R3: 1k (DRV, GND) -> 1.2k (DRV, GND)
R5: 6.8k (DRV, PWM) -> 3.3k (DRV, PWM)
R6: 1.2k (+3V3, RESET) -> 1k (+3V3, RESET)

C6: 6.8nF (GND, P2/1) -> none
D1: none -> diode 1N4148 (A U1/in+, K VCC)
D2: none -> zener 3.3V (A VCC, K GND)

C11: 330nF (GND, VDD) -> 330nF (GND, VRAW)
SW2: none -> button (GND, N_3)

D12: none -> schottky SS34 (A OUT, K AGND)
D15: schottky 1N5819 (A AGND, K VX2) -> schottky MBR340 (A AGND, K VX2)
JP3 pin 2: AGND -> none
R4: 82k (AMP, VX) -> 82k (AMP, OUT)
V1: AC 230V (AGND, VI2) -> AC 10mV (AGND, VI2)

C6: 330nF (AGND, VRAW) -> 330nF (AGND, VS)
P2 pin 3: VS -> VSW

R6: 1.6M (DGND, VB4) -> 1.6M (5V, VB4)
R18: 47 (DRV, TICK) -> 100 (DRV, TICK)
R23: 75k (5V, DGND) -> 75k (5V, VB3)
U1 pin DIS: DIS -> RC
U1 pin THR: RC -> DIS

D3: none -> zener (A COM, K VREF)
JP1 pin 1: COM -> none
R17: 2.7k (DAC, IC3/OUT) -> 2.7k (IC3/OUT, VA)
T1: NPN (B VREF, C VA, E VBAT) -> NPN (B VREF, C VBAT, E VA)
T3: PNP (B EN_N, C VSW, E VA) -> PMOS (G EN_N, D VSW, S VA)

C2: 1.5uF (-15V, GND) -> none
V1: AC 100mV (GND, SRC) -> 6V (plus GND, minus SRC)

= = = = = = =

◆ **EXERCISE DETAILS**
The exact lines from the one containing "C6: 330nF (AGND, VRAW) -> 330nF (AGND, VS)" through the end of the listing above are the expected output; include nothing else.

◆ **SOLUTION FOR THIS TASK**
C6: 330nF (AGND, VRAW) -> 330nF (AGND, VS)
P2 pin 3: VS -> VSW

R6: 1.6M (DGND, VB4) -> 1.6M (5V, VB4)
R18: 47 (DRV, TICK) -> 100 (DRV, TICK)
R23: 75k (5V, DGND) -> 75k (5V, VB3)
U1 pin DIS: DIS -> RC
U1 pin THR: RC -> DIS

D3: none -> zener (A COM, K VREF)
JP1 pin 1: COM -> none
R17: 2.7k (DAC, IC3/OUT) -> 2.7k (IC3/OUT, VA)
T1: NPN (B VREF, C VA, E VBAT) -> NPN (B VREF, C VBAT, E VA)
T3: PNP (B EN_N, C VSW, E VA) -> PMOS (G EN_N, D VSW, S VA)

C2: 1.5uF (-15V, GND) -> none
V1: AC 100mV (GND, SRC) -> 6V (plus GND, minus SRC)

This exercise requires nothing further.